----- Given entries -----

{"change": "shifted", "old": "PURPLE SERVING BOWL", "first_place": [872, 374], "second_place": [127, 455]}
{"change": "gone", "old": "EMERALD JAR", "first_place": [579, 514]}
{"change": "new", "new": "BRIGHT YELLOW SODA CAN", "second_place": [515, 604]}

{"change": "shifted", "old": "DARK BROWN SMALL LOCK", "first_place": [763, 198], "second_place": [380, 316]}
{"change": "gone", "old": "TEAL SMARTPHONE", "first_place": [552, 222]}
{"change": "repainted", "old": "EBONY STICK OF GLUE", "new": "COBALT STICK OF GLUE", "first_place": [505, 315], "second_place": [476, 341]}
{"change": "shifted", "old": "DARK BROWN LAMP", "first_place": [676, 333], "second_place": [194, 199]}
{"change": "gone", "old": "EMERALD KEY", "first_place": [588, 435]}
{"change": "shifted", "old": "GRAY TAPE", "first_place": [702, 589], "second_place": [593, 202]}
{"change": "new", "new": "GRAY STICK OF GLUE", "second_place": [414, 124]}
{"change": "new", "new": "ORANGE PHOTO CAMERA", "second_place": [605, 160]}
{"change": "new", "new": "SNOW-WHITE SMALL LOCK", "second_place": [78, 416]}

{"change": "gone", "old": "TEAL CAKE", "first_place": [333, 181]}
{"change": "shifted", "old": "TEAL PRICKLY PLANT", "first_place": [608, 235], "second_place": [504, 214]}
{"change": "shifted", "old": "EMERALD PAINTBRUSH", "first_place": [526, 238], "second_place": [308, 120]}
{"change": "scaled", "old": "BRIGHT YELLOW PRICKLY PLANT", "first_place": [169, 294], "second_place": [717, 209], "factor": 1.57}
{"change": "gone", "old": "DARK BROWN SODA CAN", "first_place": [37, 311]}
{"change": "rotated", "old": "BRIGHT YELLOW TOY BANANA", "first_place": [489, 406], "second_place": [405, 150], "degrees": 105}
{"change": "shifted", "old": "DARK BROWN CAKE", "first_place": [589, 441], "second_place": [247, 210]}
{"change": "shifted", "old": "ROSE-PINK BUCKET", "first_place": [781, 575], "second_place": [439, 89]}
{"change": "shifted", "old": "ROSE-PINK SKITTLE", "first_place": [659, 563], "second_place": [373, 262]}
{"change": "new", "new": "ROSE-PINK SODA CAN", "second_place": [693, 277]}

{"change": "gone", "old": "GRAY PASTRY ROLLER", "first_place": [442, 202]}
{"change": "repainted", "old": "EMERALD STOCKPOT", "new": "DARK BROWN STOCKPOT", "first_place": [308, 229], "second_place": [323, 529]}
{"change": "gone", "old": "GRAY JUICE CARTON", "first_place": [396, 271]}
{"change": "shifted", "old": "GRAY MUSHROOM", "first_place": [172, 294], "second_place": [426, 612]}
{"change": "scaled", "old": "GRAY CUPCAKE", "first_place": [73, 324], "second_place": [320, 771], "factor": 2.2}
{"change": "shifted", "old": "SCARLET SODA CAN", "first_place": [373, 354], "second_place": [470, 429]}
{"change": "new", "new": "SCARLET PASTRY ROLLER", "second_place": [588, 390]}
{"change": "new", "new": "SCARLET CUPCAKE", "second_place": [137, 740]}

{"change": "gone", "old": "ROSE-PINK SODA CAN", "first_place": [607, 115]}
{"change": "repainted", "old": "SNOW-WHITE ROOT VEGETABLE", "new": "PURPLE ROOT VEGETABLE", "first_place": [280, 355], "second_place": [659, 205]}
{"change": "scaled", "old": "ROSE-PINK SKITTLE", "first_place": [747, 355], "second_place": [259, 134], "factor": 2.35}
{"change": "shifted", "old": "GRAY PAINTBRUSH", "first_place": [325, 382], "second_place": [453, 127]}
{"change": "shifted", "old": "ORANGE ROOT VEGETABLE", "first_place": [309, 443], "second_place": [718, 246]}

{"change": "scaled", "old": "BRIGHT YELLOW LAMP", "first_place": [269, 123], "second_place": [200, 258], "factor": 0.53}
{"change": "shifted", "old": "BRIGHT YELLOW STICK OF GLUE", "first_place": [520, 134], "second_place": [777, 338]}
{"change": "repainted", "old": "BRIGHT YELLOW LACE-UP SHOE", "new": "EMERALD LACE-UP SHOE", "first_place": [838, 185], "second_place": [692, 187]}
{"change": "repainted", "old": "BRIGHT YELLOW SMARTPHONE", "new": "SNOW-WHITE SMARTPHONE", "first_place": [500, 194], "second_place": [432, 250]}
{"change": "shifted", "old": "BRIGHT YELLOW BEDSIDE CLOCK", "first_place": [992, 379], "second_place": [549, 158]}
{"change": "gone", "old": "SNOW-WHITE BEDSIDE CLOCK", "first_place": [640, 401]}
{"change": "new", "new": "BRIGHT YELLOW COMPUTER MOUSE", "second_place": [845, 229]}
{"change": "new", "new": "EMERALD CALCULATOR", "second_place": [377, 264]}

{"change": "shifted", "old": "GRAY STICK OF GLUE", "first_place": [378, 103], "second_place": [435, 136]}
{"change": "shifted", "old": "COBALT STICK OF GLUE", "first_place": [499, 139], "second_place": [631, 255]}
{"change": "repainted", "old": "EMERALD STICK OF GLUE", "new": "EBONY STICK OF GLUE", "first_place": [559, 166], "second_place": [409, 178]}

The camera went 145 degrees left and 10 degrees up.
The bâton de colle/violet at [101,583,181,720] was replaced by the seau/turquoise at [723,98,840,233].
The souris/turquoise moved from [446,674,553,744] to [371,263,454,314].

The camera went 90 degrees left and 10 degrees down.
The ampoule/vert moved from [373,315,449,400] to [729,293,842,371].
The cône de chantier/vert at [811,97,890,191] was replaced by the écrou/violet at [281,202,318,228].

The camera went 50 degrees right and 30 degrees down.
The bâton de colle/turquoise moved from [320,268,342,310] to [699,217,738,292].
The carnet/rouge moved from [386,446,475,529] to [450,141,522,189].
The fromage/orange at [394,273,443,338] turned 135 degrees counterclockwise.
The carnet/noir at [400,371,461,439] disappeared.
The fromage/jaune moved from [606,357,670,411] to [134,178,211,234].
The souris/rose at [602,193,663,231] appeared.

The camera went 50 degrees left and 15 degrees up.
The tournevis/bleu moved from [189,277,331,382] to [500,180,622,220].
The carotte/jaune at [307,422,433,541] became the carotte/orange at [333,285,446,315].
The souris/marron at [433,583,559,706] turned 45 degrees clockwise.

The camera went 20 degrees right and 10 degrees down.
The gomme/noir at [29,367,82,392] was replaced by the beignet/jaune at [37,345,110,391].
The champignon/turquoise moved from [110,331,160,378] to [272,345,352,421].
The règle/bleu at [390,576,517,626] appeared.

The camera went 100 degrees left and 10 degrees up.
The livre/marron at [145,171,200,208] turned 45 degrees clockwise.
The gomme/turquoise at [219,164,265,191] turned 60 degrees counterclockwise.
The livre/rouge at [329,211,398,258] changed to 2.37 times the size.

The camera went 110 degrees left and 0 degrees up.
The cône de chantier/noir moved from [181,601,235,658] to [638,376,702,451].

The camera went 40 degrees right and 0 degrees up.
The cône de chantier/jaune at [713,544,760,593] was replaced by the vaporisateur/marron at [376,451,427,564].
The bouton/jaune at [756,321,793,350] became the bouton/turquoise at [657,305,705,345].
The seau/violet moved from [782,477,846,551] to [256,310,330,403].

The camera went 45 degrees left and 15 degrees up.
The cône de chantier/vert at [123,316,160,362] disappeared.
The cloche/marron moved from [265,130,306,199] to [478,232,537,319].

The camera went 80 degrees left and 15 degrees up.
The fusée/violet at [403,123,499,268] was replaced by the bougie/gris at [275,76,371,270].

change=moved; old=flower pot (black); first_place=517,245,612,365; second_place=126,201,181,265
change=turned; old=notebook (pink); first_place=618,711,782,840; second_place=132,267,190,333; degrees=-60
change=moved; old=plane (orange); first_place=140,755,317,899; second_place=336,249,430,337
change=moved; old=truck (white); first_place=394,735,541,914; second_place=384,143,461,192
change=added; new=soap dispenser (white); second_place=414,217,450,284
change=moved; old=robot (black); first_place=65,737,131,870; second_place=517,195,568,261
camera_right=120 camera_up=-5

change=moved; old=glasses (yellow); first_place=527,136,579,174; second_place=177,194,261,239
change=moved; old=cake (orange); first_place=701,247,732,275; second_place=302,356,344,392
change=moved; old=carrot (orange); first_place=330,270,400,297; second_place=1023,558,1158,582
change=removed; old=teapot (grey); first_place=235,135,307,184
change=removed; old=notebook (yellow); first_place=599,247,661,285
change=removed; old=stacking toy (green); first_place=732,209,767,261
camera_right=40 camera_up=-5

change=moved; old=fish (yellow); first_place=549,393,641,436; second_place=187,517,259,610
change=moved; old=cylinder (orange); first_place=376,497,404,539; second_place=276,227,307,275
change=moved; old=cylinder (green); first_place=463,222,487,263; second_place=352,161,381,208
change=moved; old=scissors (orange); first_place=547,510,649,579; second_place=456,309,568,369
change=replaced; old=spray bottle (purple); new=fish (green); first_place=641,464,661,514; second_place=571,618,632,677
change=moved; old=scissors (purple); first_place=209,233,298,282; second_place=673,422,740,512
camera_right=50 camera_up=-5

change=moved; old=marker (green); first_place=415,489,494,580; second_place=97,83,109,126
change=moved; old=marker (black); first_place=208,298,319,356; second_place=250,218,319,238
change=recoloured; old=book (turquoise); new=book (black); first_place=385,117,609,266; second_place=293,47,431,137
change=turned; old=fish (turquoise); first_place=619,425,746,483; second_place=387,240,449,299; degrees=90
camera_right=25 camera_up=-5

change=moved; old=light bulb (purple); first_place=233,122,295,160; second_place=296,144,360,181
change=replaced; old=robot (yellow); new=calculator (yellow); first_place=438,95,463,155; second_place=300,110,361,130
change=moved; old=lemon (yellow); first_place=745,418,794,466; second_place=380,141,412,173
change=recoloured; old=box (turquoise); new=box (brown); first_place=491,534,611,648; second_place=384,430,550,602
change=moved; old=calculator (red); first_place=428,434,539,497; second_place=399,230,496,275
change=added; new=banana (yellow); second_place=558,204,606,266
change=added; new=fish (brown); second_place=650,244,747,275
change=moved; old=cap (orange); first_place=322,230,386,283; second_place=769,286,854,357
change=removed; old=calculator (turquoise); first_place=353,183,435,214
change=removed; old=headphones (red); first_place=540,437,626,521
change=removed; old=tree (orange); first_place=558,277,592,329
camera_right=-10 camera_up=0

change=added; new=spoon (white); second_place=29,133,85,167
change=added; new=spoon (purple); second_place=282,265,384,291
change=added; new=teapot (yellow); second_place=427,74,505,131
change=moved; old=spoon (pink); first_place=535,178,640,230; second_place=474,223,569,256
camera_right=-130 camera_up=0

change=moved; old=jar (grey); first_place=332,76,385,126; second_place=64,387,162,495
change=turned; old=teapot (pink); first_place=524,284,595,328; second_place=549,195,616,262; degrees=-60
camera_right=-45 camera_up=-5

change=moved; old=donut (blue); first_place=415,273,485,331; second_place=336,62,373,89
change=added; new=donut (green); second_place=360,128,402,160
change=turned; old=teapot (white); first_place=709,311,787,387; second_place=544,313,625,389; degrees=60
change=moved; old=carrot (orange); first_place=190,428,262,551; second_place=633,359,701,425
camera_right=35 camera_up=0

-----

- [Work to be completed] Above are some records; copy exactly the lines from the one with "The bouton/jaune at" through the one with "change=moved; old=fish (yellow);", both included, and no others.

- [Your response]
The bouton/jaune at [756,321,793,350] became the bouton/turquoise at [657,305,705,345].
The seau/violet moved from [782,477,846,551] to [256,310,330,403].

The camera went 45 degrees left and 15 degrees up.
The cône de chantier/vert at [123,316,160,362] disappeared.
The cloche/marron moved from [265,130,306,199] to [478,232,537,319].

The camera went 80 degrees left and 15 degrees up.
The fusée/violet at [403,123,499,268] was replaced by the bougie/gris at [275,76,371,270].

change=moved; old=flower pot (black); first_place=517,245,612,365; second_place=126,201,181,265
change=turned; old=notebook (pink); first_place=618,711,782,840; second_place=132,267,190,333; degrees=-60
change=moved; old=plane (orange); first_place=140,755,317,899; second_place=336,249,430,337
change=moved; old=truck (white); first_place=394,735,541,914; second_place=384,143,461,192
change=added; new=soap dispenser (white); second_place=414,217,450,284
change=moved; old=robot (black); first_place=65,737,131,870; second_place=517,195,568,261
camera_right=120 camera_up=-5

change=moved; old=glasses (yellow); first_place=527,136,579,174; second_place=177,194,261,239
change=moved; old=cake (orange); first_place=701,247,732,275; second_place=302,356,344,392
change=moved; old=carrot (orange); first_place=330,270,400,297; second_place=1023,558,1158,582
change=removed; old=teapot (grey); first_place=235,135,307,184
change=removed; old=notebook (yellow); first_place=599,247,661,285
change=removed; old=stacking toy (green); first_place=732,209,767,261
camera_right=40 camera_up=-5

change=moved; old=fish (yellow); first_place=549,393,641,436; second_place=187,517,259,610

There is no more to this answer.